▶ [Exercise]:
List all lines of the data that include the string "change".

▶ [Source material]:
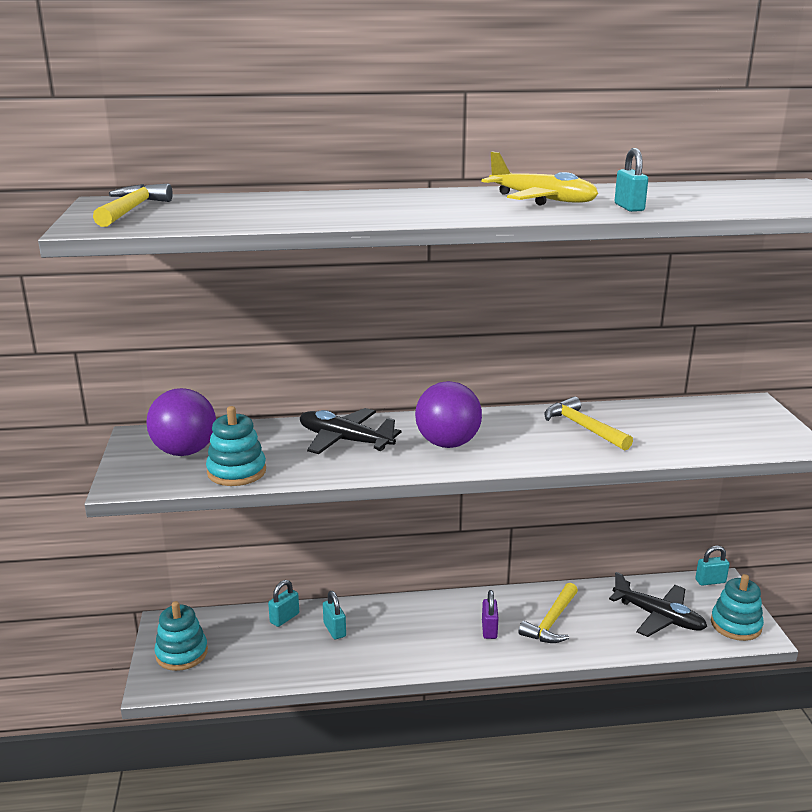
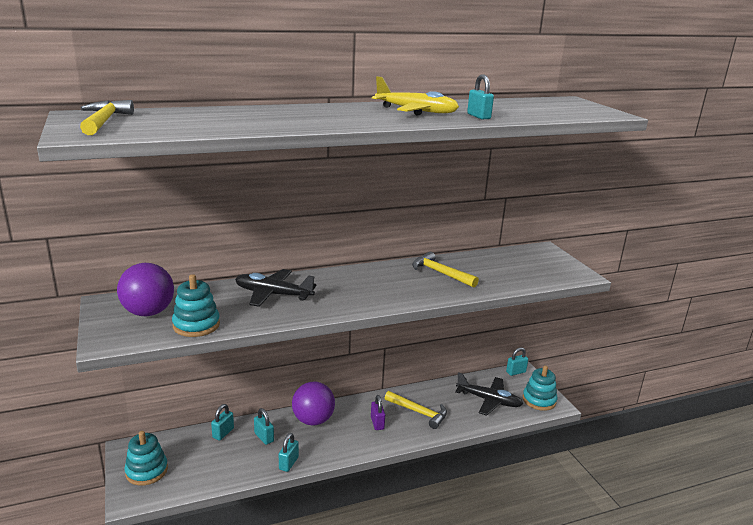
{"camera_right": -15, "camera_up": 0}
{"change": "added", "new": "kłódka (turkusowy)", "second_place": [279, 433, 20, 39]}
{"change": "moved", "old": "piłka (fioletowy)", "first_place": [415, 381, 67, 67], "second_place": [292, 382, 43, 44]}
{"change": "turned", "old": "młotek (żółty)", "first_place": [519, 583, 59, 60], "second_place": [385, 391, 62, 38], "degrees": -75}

▶ [Your solution]:
{"change": "added", "new": "kłódka (turkusowy)", "second_place": [279, 433, 20, 39]}
{"change": "moved", "old": "piłka (fioletowy)", "first_place": [415, 381, 67, 67], "second_place": [292, 382, 43, 44]}
{"change": "turned", "old": "młotek (żółty)", "first_place": [519, 583, 59, 60], "second_place": [385, 391, 62, 38], "degrees": -75}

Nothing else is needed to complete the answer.